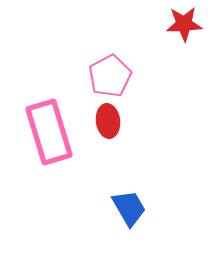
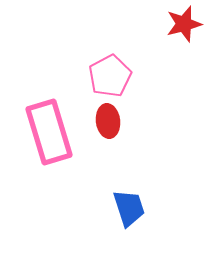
red star: rotated 12 degrees counterclockwise
blue trapezoid: rotated 12 degrees clockwise
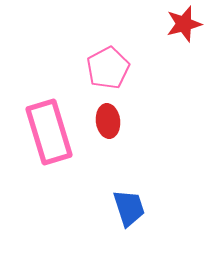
pink pentagon: moved 2 px left, 8 px up
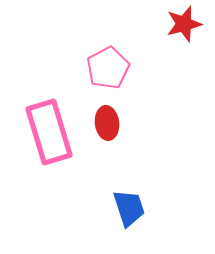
red ellipse: moved 1 px left, 2 px down
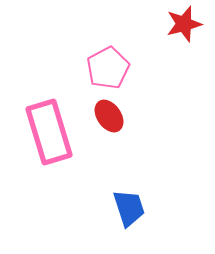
red ellipse: moved 2 px right, 7 px up; rotated 28 degrees counterclockwise
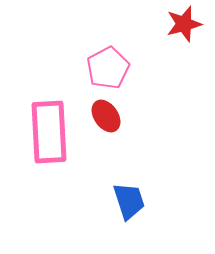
red ellipse: moved 3 px left
pink rectangle: rotated 14 degrees clockwise
blue trapezoid: moved 7 px up
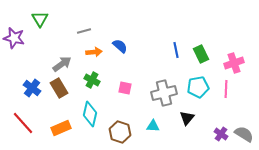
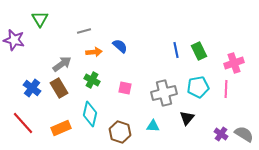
purple star: moved 2 px down
green rectangle: moved 2 px left, 3 px up
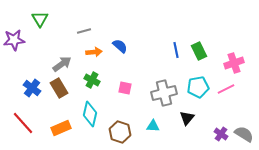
purple star: rotated 20 degrees counterclockwise
pink line: rotated 60 degrees clockwise
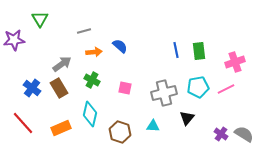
green rectangle: rotated 18 degrees clockwise
pink cross: moved 1 px right, 1 px up
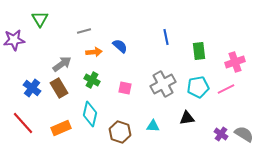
blue line: moved 10 px left, 13 px up
gray cross: moved 1 px left, 9 px up; rotated 15 degrees counterclockwise
black triangle: rotated 42 degrees clockwise
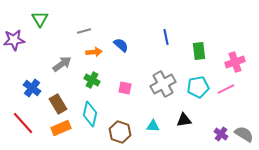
blue semicircle: moved 1 px right, 1 px up
brown rectangle: moved 1 px left, 16 px down
black triangle: moved 3 px left, 2 px down
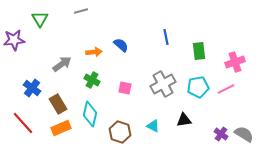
gray line: moved 3 px left, 20 px up
cyan triangle: rotated 24 degrees clockwise
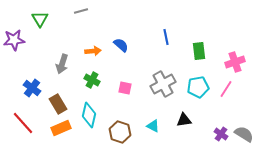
orange arrow: moved 1 px left, 1 px up
gray arrow: rotated 144 degrees clockwise
pink line: rotated 30 degrees counterclockwise
cyan diamond: moved 1 px left, 1 px down
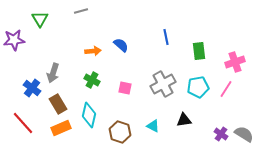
gray arrow: moved 9 px left, 9 px down
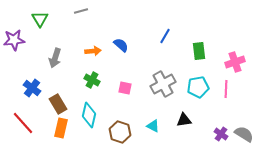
blue line: moved 1 px left, 1 px up; rotated 42 degrees clockwise
gray arrow: moved 2 px right, 15 px up
pink line: rotated 30 degrees counterclockwise
orange rectangle: rotated 54 degrees counterclockwise
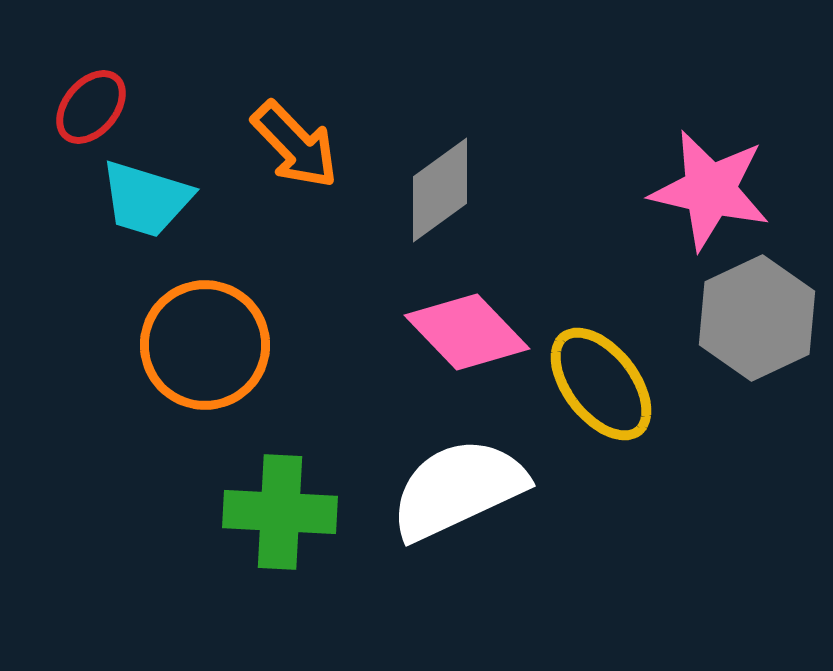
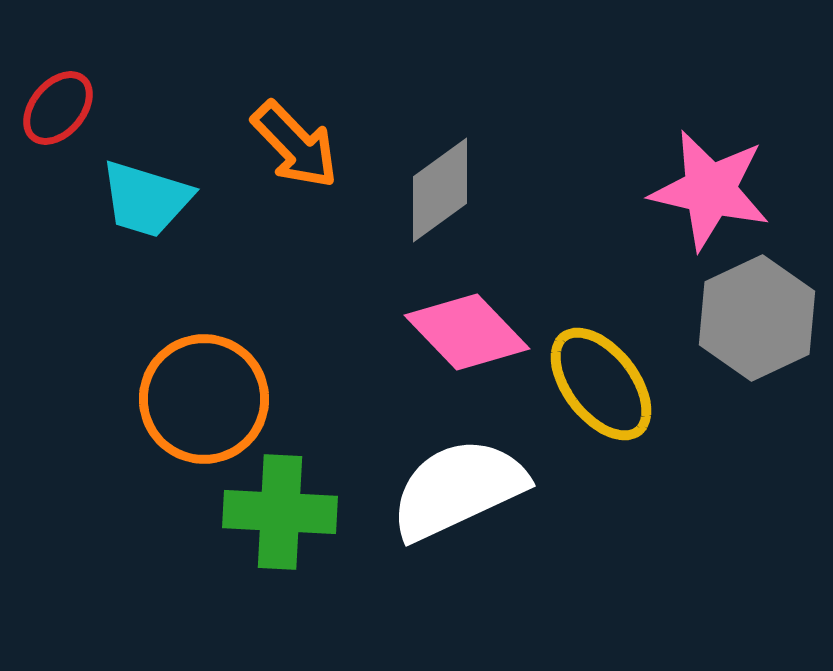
red ellipse: moved 33 px left, 1 px down
orange circle: moved 1 px left, 54 px down
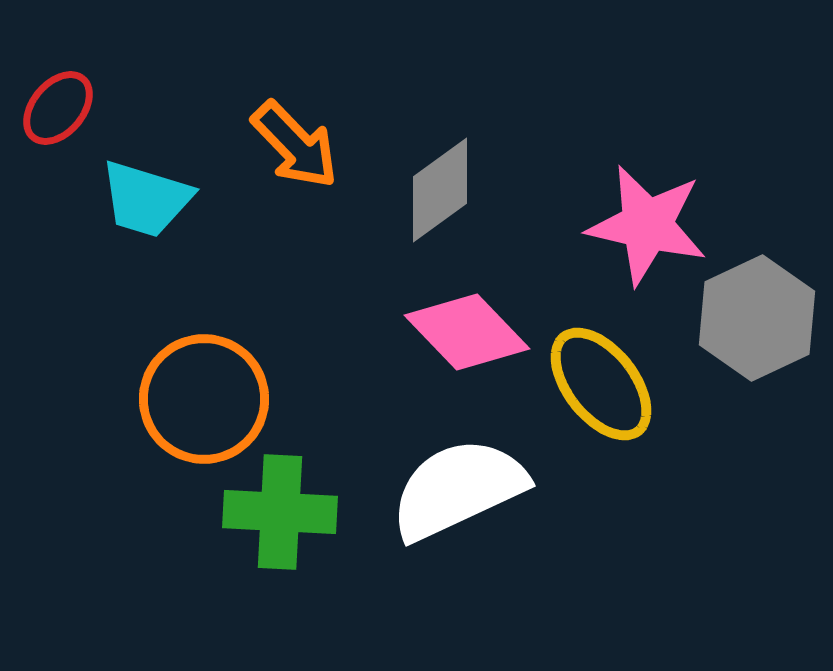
pink star: moved 63 px left, 35 px down
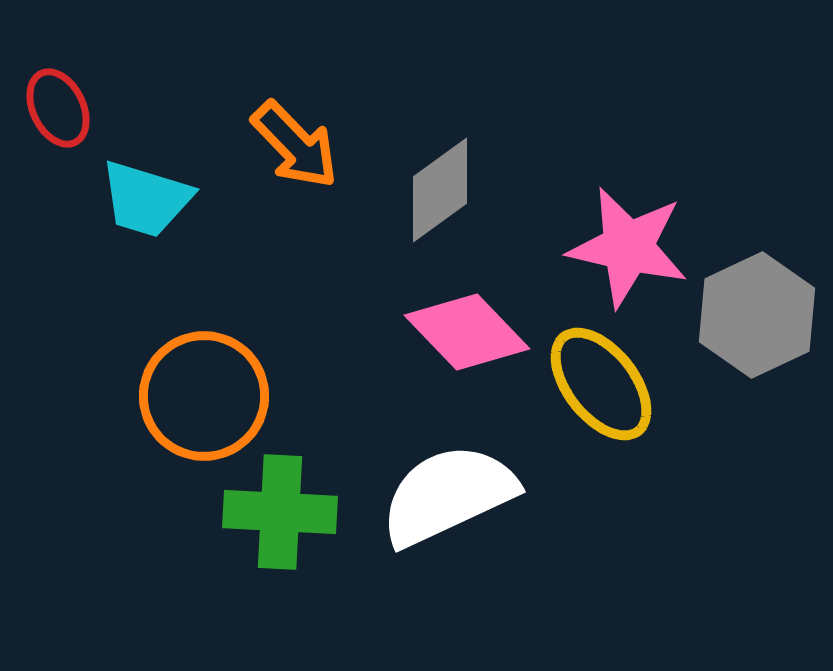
red ellipse: rotated 66 degrees counterclockwise
pink star: moved 19 px left, 22 px down
gray hexagon: moved 3 px up
orange circle: moved 3 px up
white semicircle: moved 10 px left, 6 px down
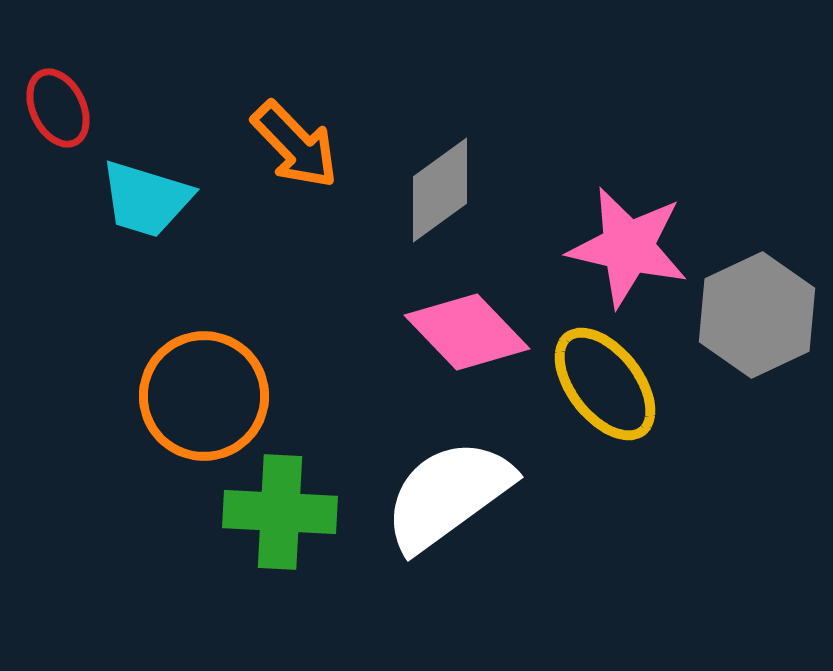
yellow ellipse: moved 4 px right
white semicircle: rotated 11 degrees counterclockwise
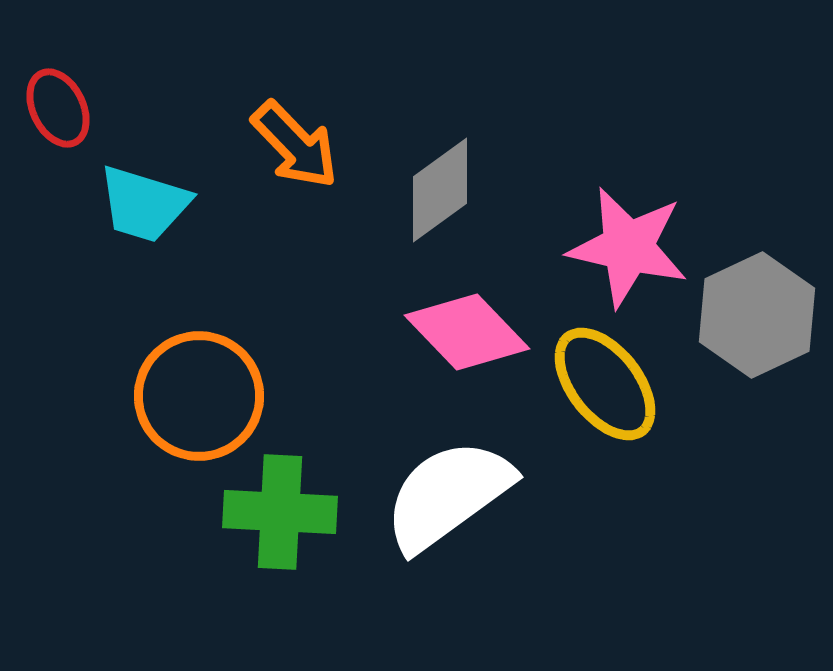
cyan trapezoid: moved 2 px left, 5 px down
orange circle: moved 5 px left
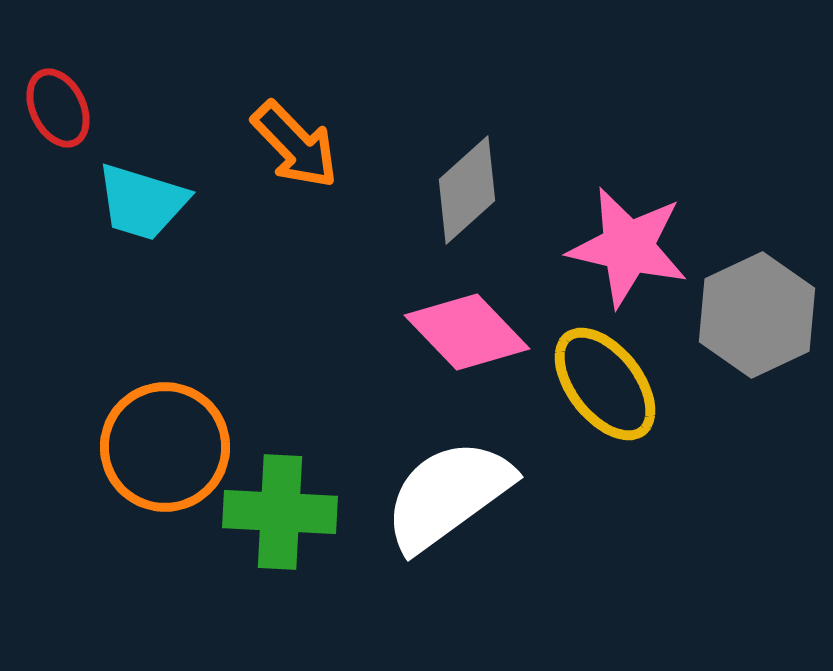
gray diamond: moved 27 px right; rotated 6 degrees counterclockwise
cyan trapezoid: moved 2 px left, 2 px up
orange circle: moved 34 px left, 51 px down
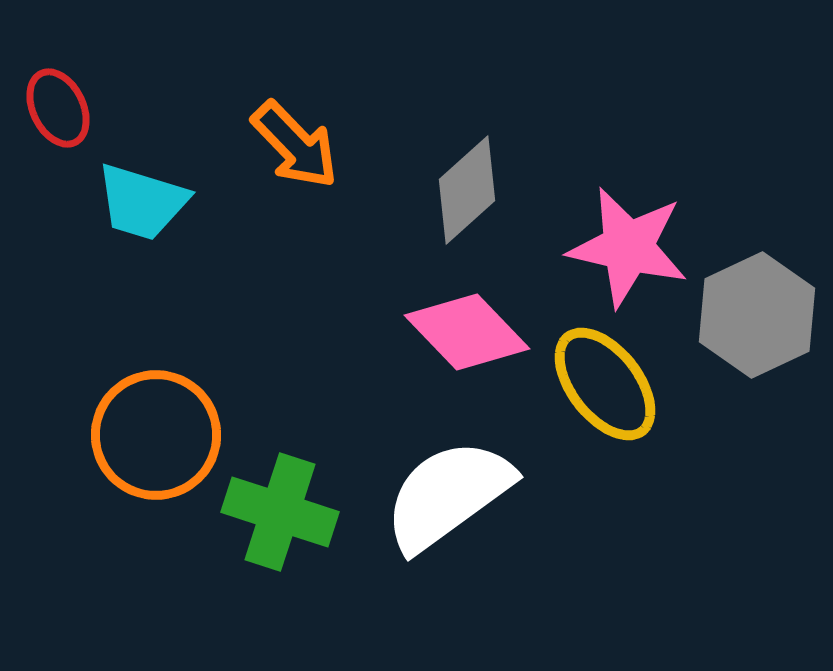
orange circle: moved 9 px left, 12 px up
green cross: rotated 15 degrees clockwise
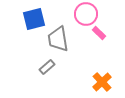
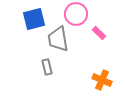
pink circle: moved 10 px left
gray rectangle: rotated 63 degrees counterclockwise
orange cross: moved 2 px up; rotated 24 degrees counterclockwise
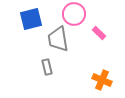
pink circle: moved 2 px left
blue square: moved 3 px left
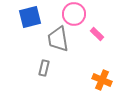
blue square: moved 1 px left, 2 px up
pink rectangle: moved 2 px left, 1 px down
gray rectangle: moved 3 px left, 1 px down; rotated 28 degrees clockwise
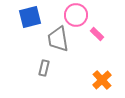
pink circle: moved 2 px right, 1 px down
orange cross: rotated 24 degrees clockwise
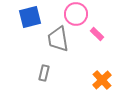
pink circle: moved 1 px up
gray rectangle: moved 5 px down
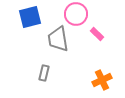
orange cross: rotated 18 degrees clockwise
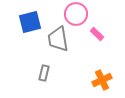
blue square: moved 5 px down
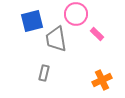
blue square: moved 2 px right, 1 px up
gray trapezoid: moved 2 px left
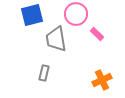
blue square: moved 6 px up
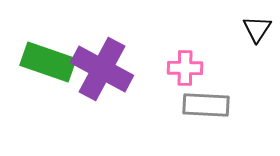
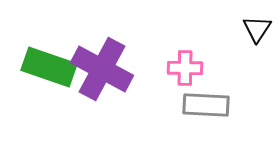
green rectangle: moved 1 px right, 5 px down
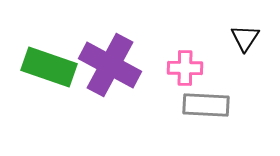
black triangle: moved 12 px left, 9 px down
purple cross: moved 8 px right, 4 px up
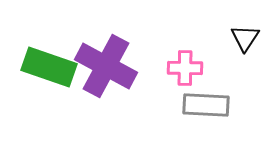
purple cross: moved 4 px left, 1 px down
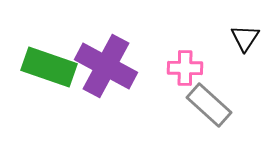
gray rectangle: moved 3 px right; rotated 39 degrees clockwise
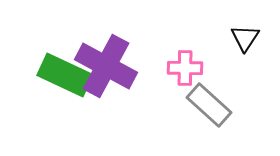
green rectangle: moved 16 px right, 8 px down; rotated 6 degrees clockwise
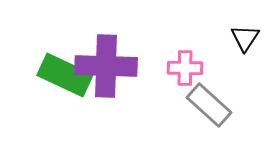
purple cross: rotated 26 degrees counterclockwise
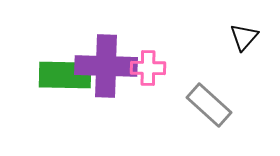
black triangle: moved 1 px left, 1 px up; rotated 8 degrees clockwise
pink cross: moved 37 px left
green rectangle: rotated 24 degrees counterclockwise
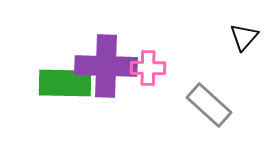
green rectangle: moved 8 px down
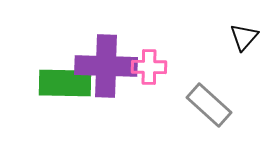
pink cross: moved 1 px right, 1 px up
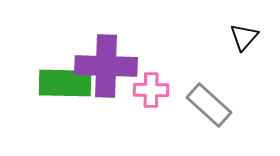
pink cross: moved 2 px right, 23 px down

## WHAT YOU ARE ASKED TO DO
Copy every line of the records above word for word, but leave out the pictures.

## ANSWER TO THIS PROBLEM
red star: rotated 12 degrees counterclockwise
blue trapezoid: rotated 12 degrees clockwise
pink pentagon: moved 2 px left, 8 px up
red ellipse: moved 1 px left, 2 px down
red ellipse: moved 2 px right, 7 px up; rotated 28 degrees counterclockwise
red ellipse: moved 3 px left
pink rectangle: rotated 14 degrees clockwise
blue trapezoid: moved 7 px up
purple star: moved 2 px down
green rectangle: moved 2 px left, 3 px up
purple star: rotated 20 degrees counterclockwise
pink line: rotated 60 degrees clockwise
green rectangle: rotated 18 degrees clockwise
pink cross: moved 1 px right, 1 px up
blue line: moved 10 px left, 13 px up
gray cross: moved 1 px left, 9 px up; rotated 15 degrees counterclockwise
black triangle: rotated 42 degrees clockwise
blue semicircle: moved 1 px right, 1 px up
brown rectangle: moved 1 px left, 16 px down
black triangle: moved 3 px left, 2 px down
gray line: moved 3 px left, 20 px up
cyan triangle: rotated 24 degrees clockwise
orange arrow: moved 1 px left, 1 px up
gray arrow: rotated 144 degrees clockwise
pink line: rotated 30 degrees counterclockwise
cyan diamond: moved 1 px left, 1 px down
gray arrow: moved 9 px left, 9 px down
blue line: moved 1 px left, 1 px up; rotated 42 degrees clockwise
gray arrow: moved 2 px right, 15 px up
pink line: rotated 30 degrees counterclockwise
orange rectangle: rotated 54 degrees counterclockwise
red ellipse: moved 33 px left, 1 px down
orange circle: moved 1 px left, 54 px down
pink star: moved 63 px left, 35 px down
red ellipse: rotated 66 degrees counterclockwise
pink star: moved 19 px left, 22 px down
gray hexagon: moved 3 px up
orange circle: moved 3 px up
white semicircle: moved 10 px left, 6 px down
yellow ellipse: moved 4 px right
white semicircle: rotated 11 degrees counterclockwise
cyan trapezoid: moved 2 px left, 5 px down
orange circle: moved 5 px left
gray diamond: moved 27 px right; rotated 6 degrees counterclockwise
cyan trapezoid: moved 2 px left, 2 px up
orange circle: moved 34 px left, 51 px down
orange circle: moved 9 px left, 12 px up
green cross: rotated 15 degrees clockwise
pink circle: moved 10 px left
gray rectangle: rotated 63 degrees counterclockwise
orange cross: moved 2 px up; rotated 24 degrees counterclockwise
pink circle: moved 2 px left
blue square: moved 3 px left
blue square: moved 1 px left, 2 px up
pink rectangle: moved 2 px left, 1 px down
gray rectangle: moved 3 px left, 1 px down; rotated 28 degrees clockwise
pink circle: moved 2 px right, 1 px down
orange cross: rotated 24 degrees clockwise
pink circle: moved 1 px up
gray rectangle: moved 5 px down
orange cross: rotated 18 degrees clockwise
blue square: moved 5 px down
blue square: moved 2 px right, 1 px up
gray trapezoid: moved 2 px left
blue square: moved 6 px up
green rectangle: moved 1 px right, 5 px down
black triangle: moved 12 px left, 9 px down
purple cross: moved 8 px right, 4 px up
purple cross: moved 4 px left, 1 px down
gray rectangle: moved 3 px right; rotated 39 degrees clockwise
green rectangle: moved 16 px right, 8 px down; rotated 6 degrees clockwise
purple cross: rotated 26 degrees counterclockwise
black triangle: moved 1 px left, 1 px up; rotated 8 degrees clockwise
pink cross: moved 37 px left
green rectangle: rotated 24 degrees counterclockwise
green rectangle: moved 8 px down
pink cross: moved 1 px right, 1 px up
pink cross: moved 2 px right, 23 px down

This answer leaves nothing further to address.